- **Exercise details**
From the material below, list every line containing "screwdriver".

- **Data for this exercise**
====
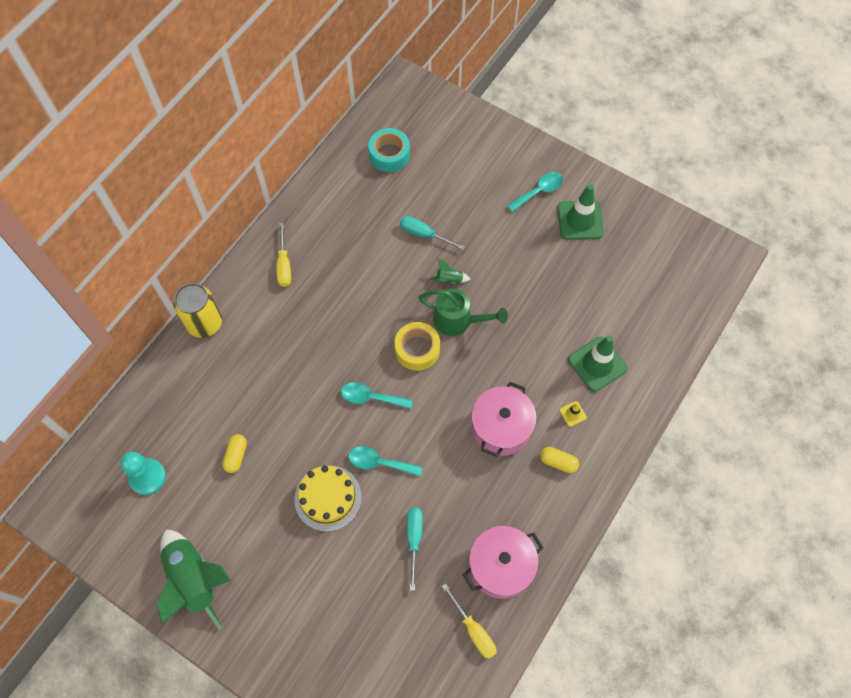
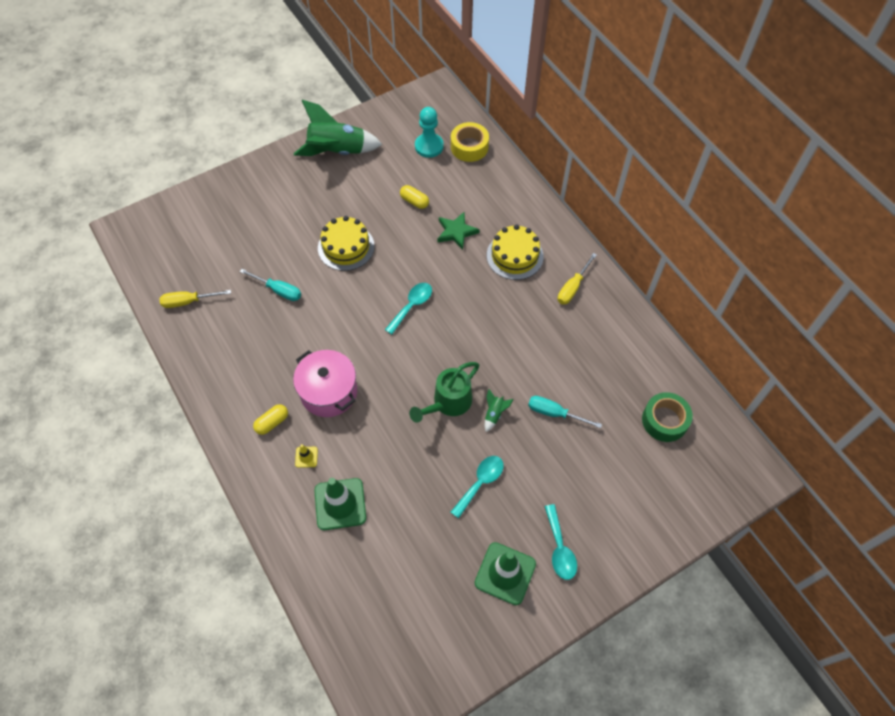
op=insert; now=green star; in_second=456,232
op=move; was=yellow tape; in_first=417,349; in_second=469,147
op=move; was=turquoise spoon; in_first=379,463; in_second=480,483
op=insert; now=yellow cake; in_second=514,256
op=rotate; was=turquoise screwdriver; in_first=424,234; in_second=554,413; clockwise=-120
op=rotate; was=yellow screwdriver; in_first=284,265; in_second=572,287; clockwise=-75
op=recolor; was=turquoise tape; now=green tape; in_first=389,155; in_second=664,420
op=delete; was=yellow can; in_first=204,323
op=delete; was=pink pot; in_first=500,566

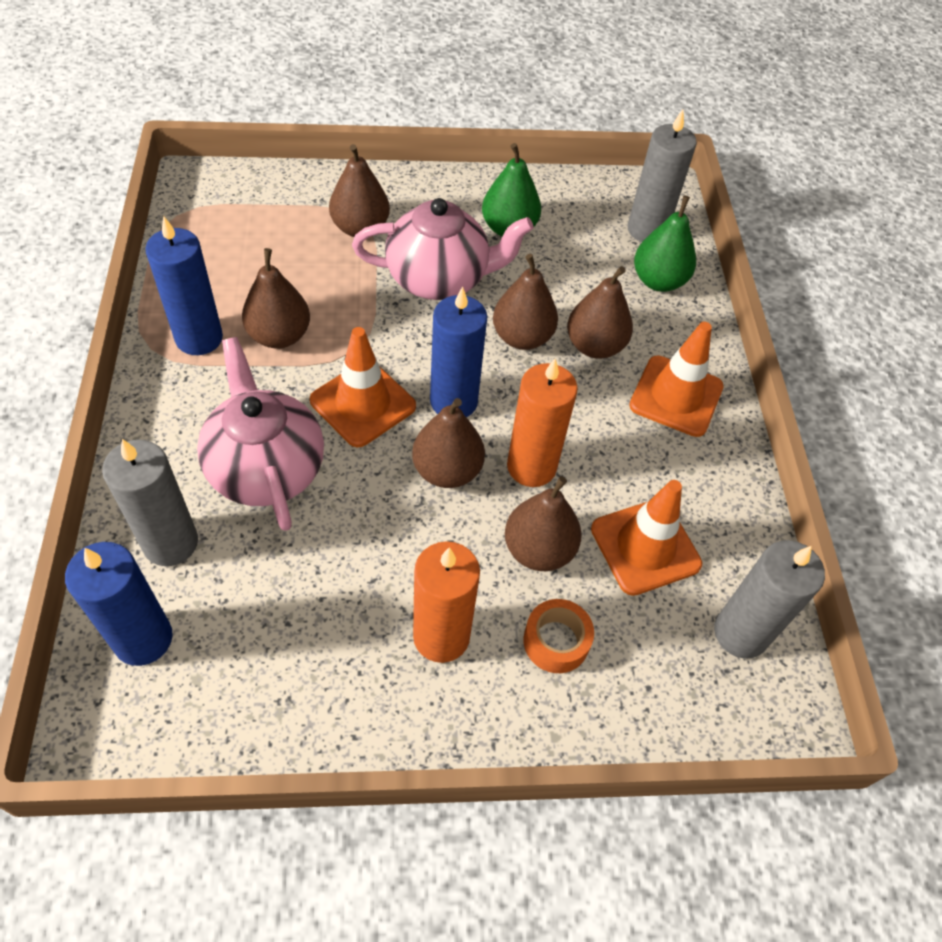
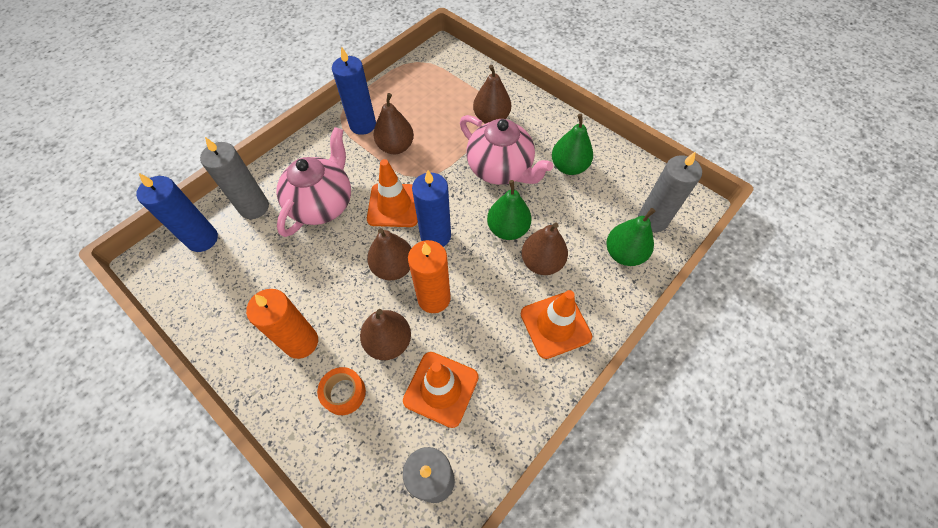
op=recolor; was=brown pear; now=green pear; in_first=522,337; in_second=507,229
====
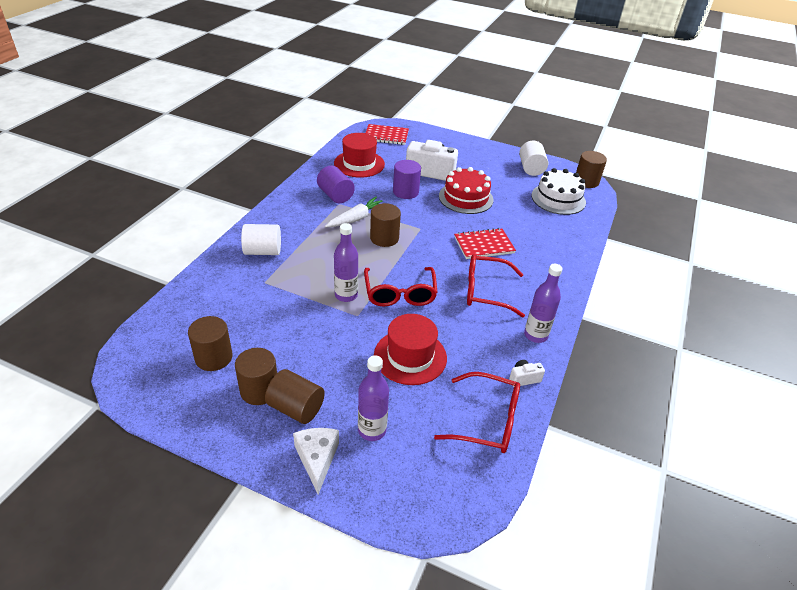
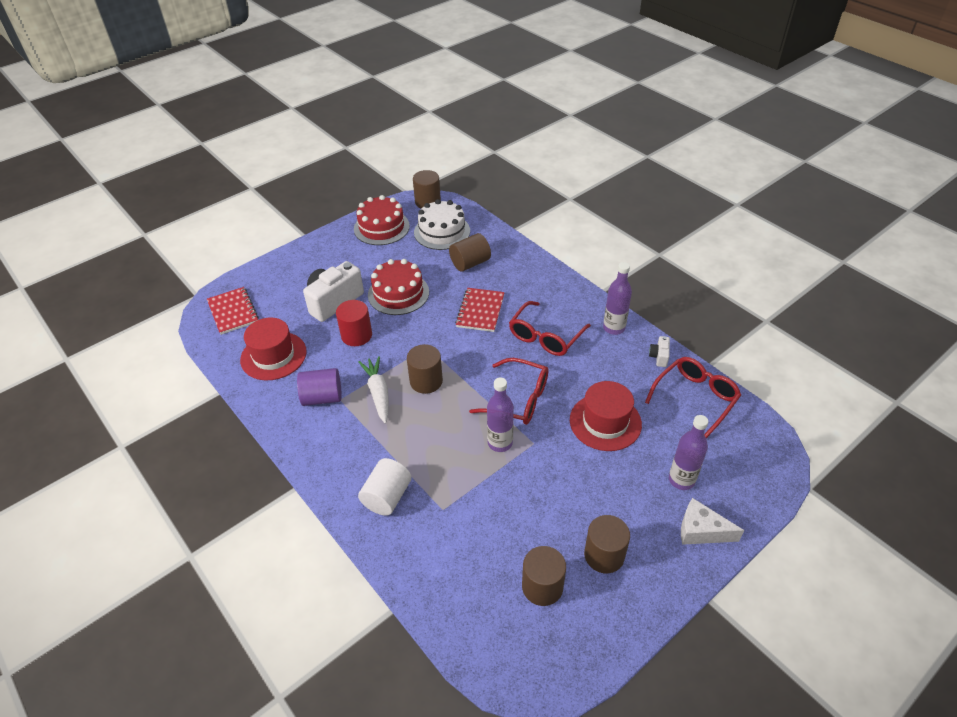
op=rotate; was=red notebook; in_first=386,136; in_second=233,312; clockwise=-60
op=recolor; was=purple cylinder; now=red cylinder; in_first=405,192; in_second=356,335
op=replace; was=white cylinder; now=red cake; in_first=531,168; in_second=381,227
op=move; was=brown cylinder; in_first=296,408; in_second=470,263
====
- **Exercise response**
op=rotate; was=turquoise screwdriver; in_first=424,234; in_second=554,413; clockwise=-120
op=rotate; was=yellow screwdriver; in_first=284,265; in_second=572,287; clockwise=-75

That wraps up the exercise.